Please extract the lines below and reproduce each one word for word, in the same order.

# [Saved data entries]
┄┄┄┄┄┄┄┄┄┄┄┄┄┄┄┄┄┄┄┄

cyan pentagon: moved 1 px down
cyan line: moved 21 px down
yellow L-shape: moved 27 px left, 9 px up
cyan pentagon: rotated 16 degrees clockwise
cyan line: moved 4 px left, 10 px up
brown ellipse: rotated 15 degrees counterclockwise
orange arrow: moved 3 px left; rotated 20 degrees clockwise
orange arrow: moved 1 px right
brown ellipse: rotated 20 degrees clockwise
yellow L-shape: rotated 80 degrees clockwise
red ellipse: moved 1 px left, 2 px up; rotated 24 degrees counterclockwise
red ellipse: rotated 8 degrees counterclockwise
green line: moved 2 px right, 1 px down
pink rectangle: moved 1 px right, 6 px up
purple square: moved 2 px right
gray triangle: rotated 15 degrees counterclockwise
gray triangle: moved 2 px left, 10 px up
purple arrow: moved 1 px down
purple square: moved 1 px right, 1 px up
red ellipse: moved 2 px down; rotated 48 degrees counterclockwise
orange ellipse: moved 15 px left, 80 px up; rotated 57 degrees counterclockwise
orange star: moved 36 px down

┄┄┄┄┄┄┄┄┄┄┄┄┄┄┄┄┄┄┄┄

# [Response to this task]
cyan pentagon: moved 1 px down
cyan line: moved 21 px down
yellow L-shape: moved 27 px left, 9 px up
cyan pentagon: rotated 16 degrees clockwise
cyan line: moved 4 px left, 10 px up
brown ellipse: rotated 15 degrees counterclockwise
orange arrow: moved 3 px left; rotated 20 degrees clockwise
orange arrow: moved 1 px right
brown ellipse: rotated 20 degrees clockwise
yellow L-shape: rotated 80 degrees clockwise
red ellipse: moved 1 px left, 2 px up; rotated 24 degrees counterclockwise
red ellipse: rotated 8 degrees counterclockwise
green line: moved 2 px right, 1 px down
pink rectangle: moved 1 px right, 6 px up
purple square: moved 2 px right
gray triangle: rotated 15 degrees counterclockwise
gray triangle: moved 2 px left, 10 px up
purple arrow: moved 1 px down
purple square: moved 1 px right, 1 px up
red ellipse: moved 2 px down; rotated 48 degrees counterclockwise
orange ellipse: moved 15 px left, 80 px up; rotated 57 degrees counterclockwise
orange star: moved 36 px down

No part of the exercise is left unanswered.